### Data provided

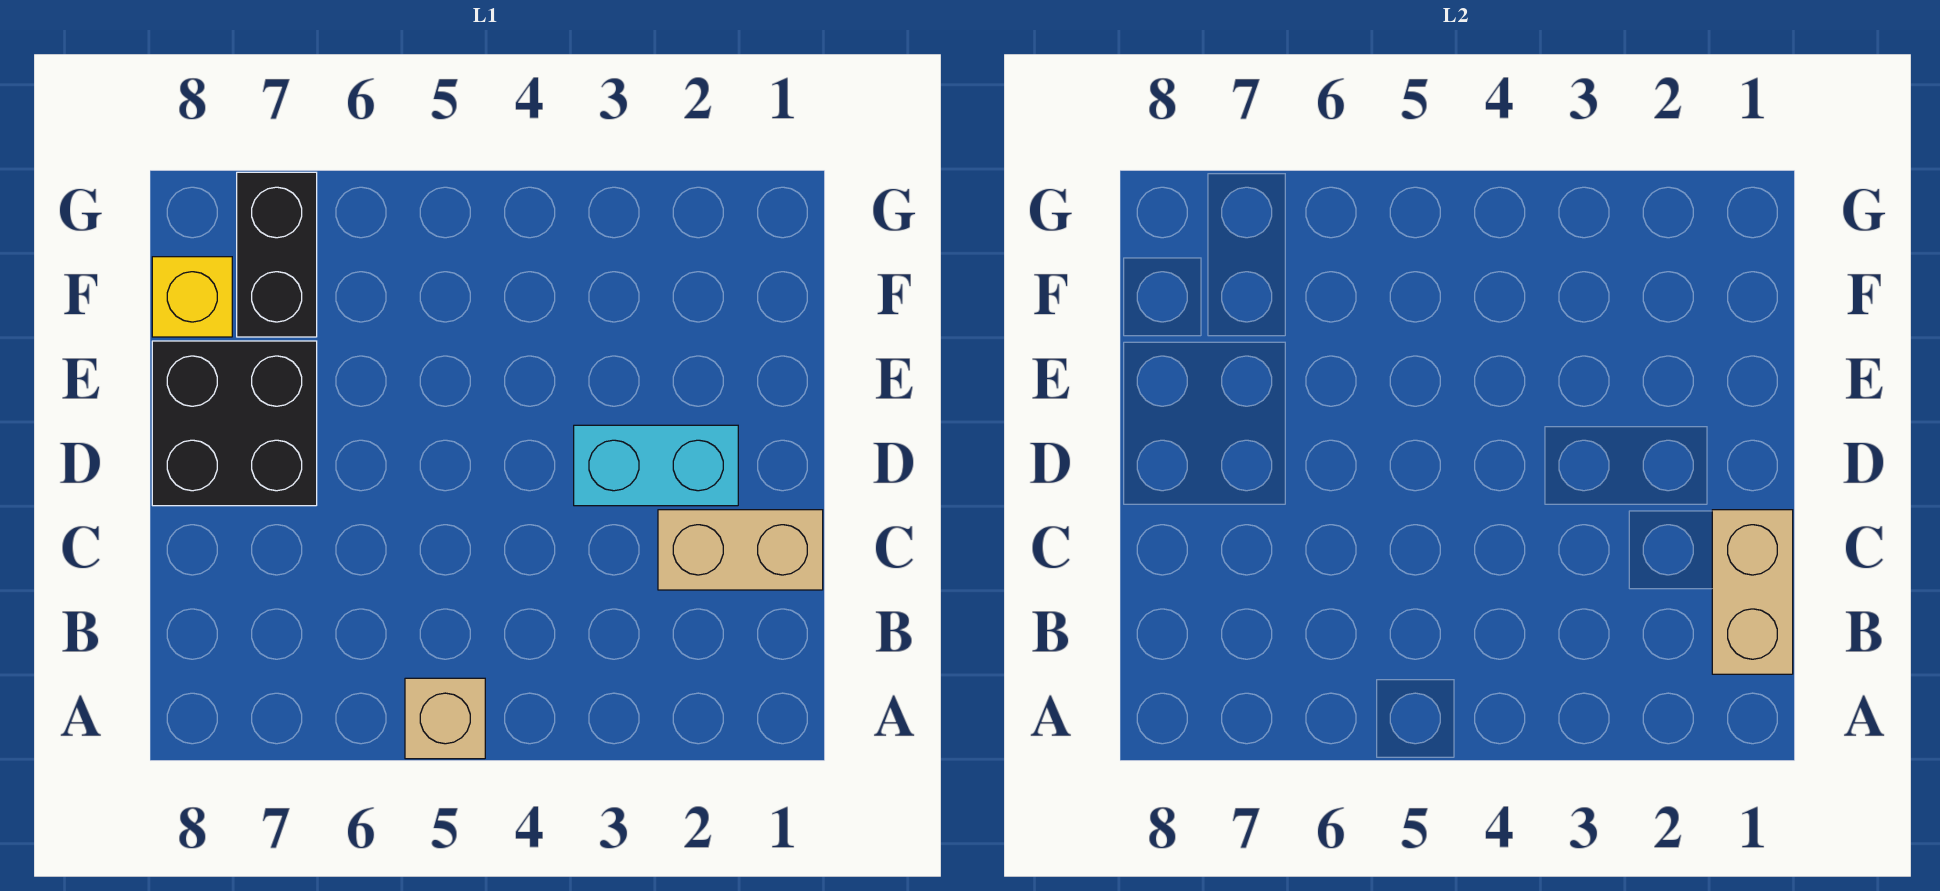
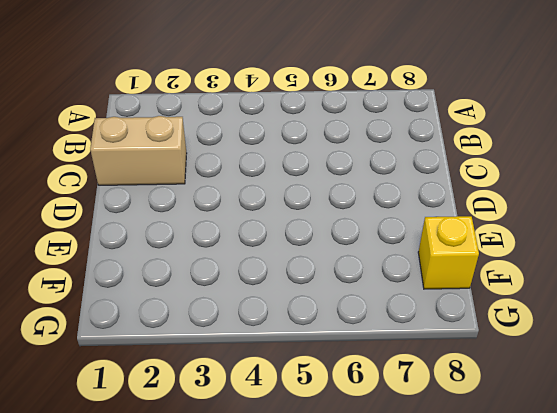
none -> tan brick A5 level 1
none -> cyan brick D2:D3 level 1

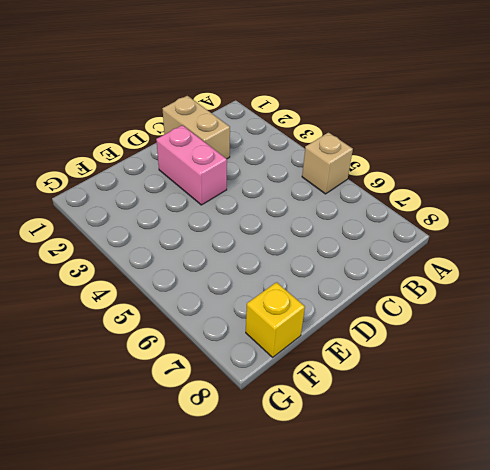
pink brick D2:D3 level 1 -> cyan brick D2:D3 level 1
none -> black brick D7:E8 level 1
none -> black brick F7:G7 level 1

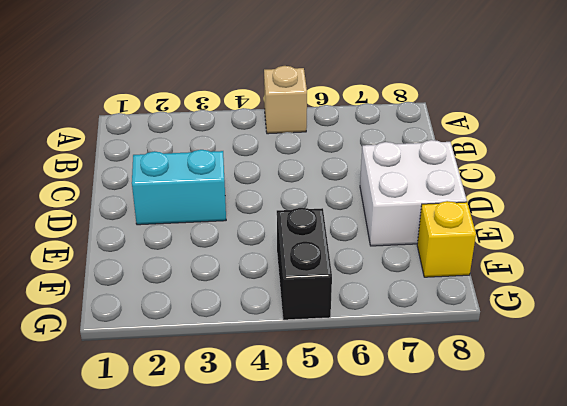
white brick D7:E8 level 1 -> black brick D7:E8 level 1
black brick F5:G5 level 1 -> black brick F7:G7 level 1
none -> tan brick C1:C2 level 1
none -> tan brick B1:C1 level 2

######

— Problem —
Nothing is wanted except the number of lines in the entries above that include the word "none".

— Expected answer —
6